> _TASK TO COMPLETE_:
All of the data that follows is to be written out exactly, with images excluded.

[Before-and-after object listings]

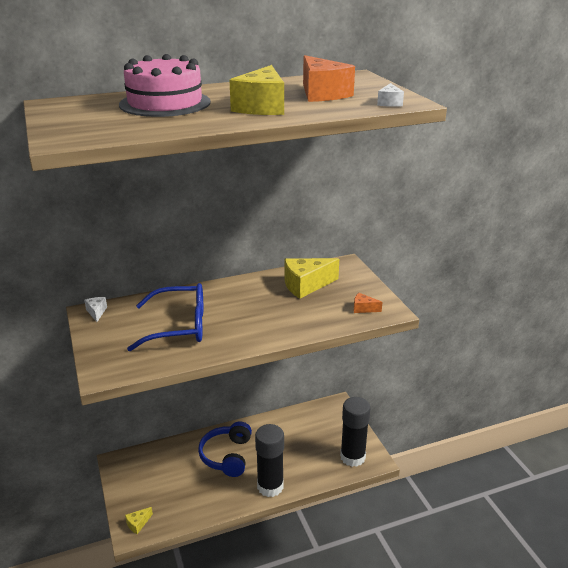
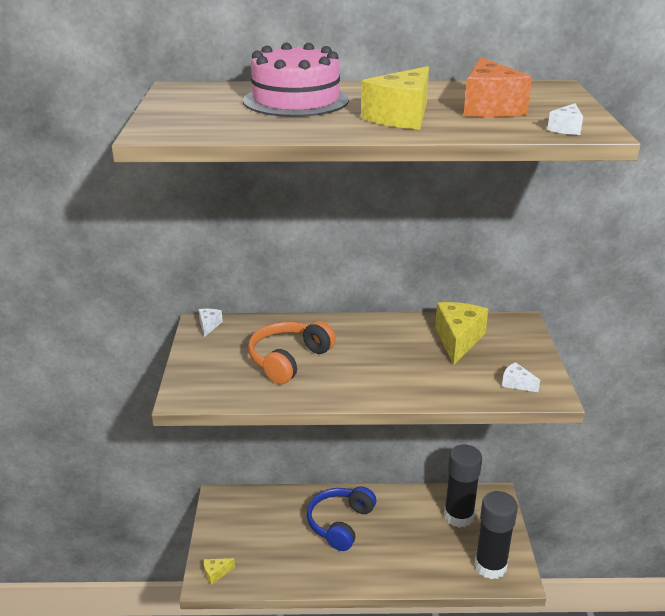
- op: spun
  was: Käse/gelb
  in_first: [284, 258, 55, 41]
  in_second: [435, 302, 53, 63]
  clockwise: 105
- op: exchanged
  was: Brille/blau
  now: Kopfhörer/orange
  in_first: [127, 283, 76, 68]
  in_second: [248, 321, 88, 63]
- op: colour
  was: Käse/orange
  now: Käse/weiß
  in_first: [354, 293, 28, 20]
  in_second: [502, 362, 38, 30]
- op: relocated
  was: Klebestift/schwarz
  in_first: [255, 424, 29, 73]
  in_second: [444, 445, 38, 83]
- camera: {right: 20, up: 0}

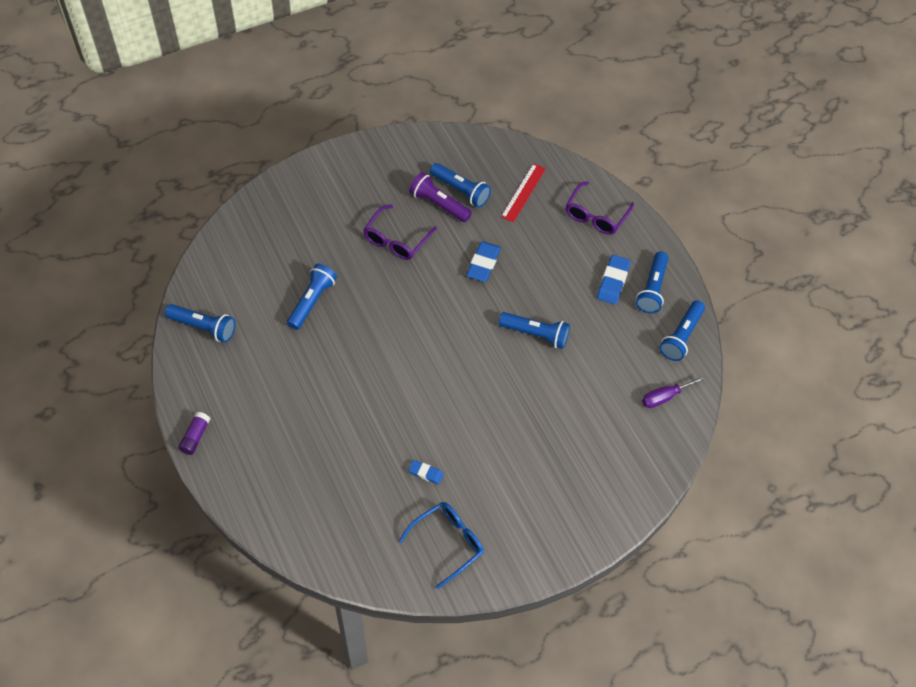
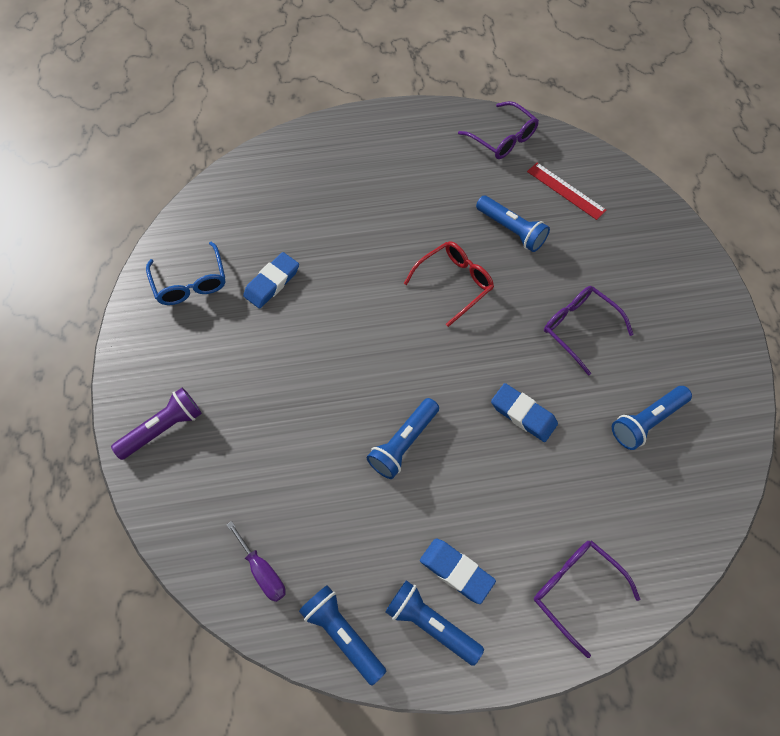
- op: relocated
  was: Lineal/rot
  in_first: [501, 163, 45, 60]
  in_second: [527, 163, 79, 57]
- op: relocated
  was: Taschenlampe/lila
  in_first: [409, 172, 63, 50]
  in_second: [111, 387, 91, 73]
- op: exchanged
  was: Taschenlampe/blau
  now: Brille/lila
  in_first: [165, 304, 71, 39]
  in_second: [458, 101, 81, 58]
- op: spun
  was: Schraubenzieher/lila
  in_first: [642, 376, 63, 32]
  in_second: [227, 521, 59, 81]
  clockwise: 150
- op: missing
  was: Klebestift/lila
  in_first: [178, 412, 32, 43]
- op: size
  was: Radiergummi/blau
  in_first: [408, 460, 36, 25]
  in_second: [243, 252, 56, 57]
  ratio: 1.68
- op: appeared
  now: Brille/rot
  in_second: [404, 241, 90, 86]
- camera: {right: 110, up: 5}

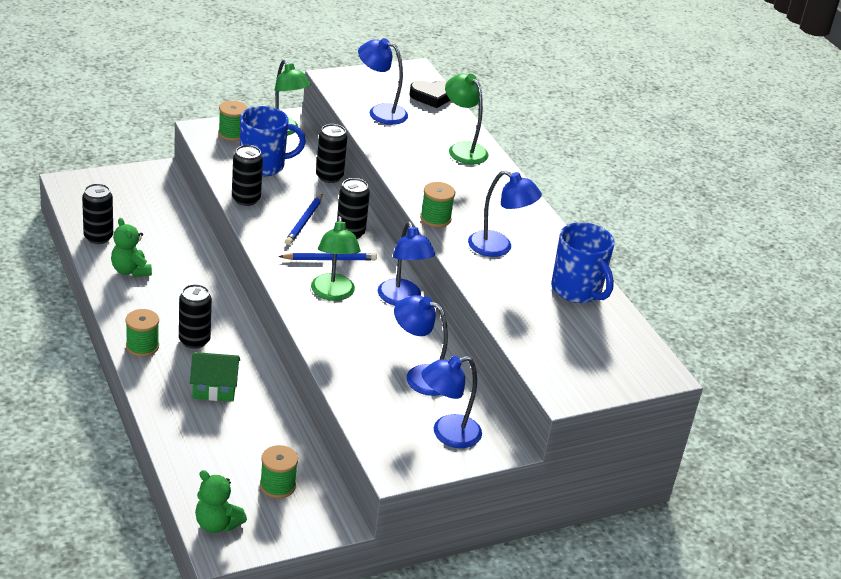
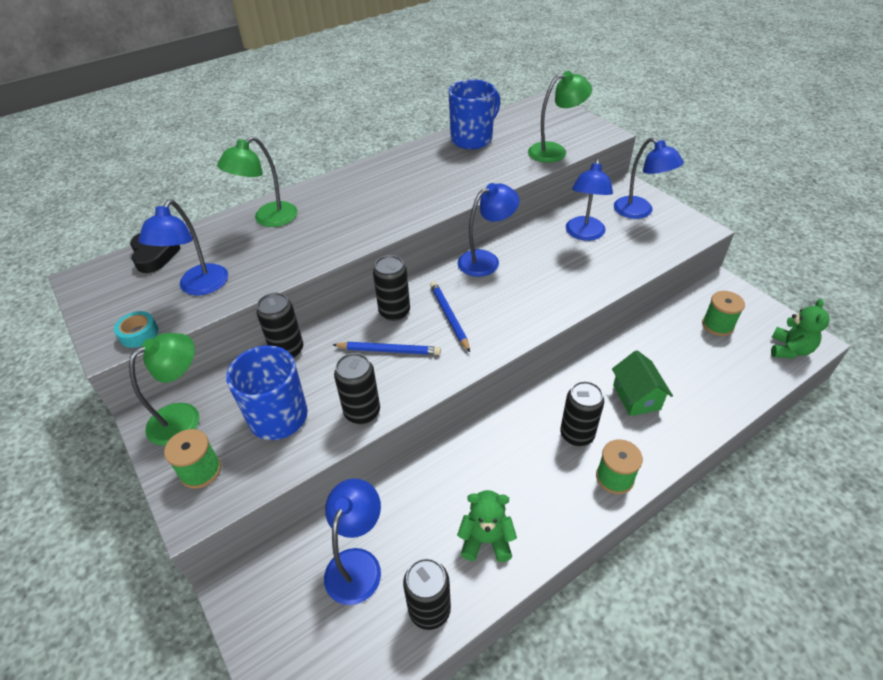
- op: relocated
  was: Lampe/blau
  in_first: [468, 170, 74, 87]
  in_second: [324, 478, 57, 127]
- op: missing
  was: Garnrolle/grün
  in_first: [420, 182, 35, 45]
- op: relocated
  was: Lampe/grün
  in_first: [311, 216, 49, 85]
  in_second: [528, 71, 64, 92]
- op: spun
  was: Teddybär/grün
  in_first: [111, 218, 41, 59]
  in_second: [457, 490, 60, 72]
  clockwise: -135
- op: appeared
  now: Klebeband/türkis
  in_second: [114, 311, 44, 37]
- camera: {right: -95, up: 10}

> _EXERCISE OUTPUT_:
- op: spun
  was: Käse/gelb
  in_first: [284, 258, 55, 41]
  in_second: [435, 302, 53, 63]
  clockwise: 105
- op: exchanged
  was: Brille/blau
  now: Kopfhörer/orange
  in_first: [127, 283, 76, 68]
  in_second: [248, 321, 88, 63]
- op: colour
  was: Käse/orange
  now: Käse/weiß
  in_first: [354, 293, 28, 20]
  in_second: [502, 362, 38, 30]
- op: relocated
  was: Klebestift/schwarz
  in_first: [255, 424, 29, 73]
  in_second: [444, 445, 38, 83]
- camera: {right: 20, up: 0}

- op: relocated
  was: Lineal/rot
  in_first: [501, 163, 45, 60]
  in_second: [527, 163, 79, 57]
- op: relocated
  was: Taschenlampe/lila
  in_first: [409, 172, 63, 50]
  in_second: [111, 387, 91, 73]
- op: exchanged
  was: Taschenlampe/blau
  now: Brille/lila
  in_first: [165, 304, 71, 39]
  in_second: [458, 101, 81, 58]
- op: spun
  was: Schraubenzieher/lila
  in_first: [642, 376, 63, 32]
  in_second: [227, 521, 59, 81]
  clockwise: 150
- op: missing
  was: Klebestift/lila
  in_first: [178, 412, 32, 43]
- op: size
  was: Radiergummi/blau
  in_first: [408, 460, 36, 25]
  in_second: [243, 252, 56, 57]
  ratio: 1.68
- op: appeared
  now: Brille/rot
  in_second: [404, 241, 90, 86]
- camera: {right: 110, up: 5}

- op: relocated
  was: Lampe/blau
  in_first: [468, 170, 74, 87]
  in_second: [324, 478, 57, 127]
- op: missing
  was: Garnrolle/grün
  in_first: [420, 182, 35, 45]
- op: relocated
  was: Lampe/grün
  in_first: [311, 216, 49, 85]
  in_second: [528, 71, 64, 92]
- op: spun
  was: Teddybär/grün
  in_first: [111, 218, 41, 59]
  in_second: [457, 490, 60, 72]
  clockwise: -135
- op: appeared
  now: Klebeband/türkis
  in_second: [114, 311, 44, 37]
- camera: {right: -95, up: 10}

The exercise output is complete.